=== Your goal ===
Which of the lines below contain the string "gavefebo"? Copy each one.

[Spatial object tracking data]

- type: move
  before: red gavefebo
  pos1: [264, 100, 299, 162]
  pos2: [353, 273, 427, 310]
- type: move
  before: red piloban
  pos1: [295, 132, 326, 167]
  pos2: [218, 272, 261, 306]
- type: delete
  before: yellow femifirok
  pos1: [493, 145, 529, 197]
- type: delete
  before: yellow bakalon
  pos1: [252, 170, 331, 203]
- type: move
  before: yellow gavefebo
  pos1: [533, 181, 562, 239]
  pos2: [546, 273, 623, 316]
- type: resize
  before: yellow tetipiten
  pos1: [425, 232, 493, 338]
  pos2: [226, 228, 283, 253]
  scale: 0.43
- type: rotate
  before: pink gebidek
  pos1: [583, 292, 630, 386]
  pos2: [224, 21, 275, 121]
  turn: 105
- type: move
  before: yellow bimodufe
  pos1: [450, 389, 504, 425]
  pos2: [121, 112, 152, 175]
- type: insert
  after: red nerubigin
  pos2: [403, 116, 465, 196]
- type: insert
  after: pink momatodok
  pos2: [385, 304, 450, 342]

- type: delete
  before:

=== Written response ===
  before: red gavefebo
  before: yellow gavefebo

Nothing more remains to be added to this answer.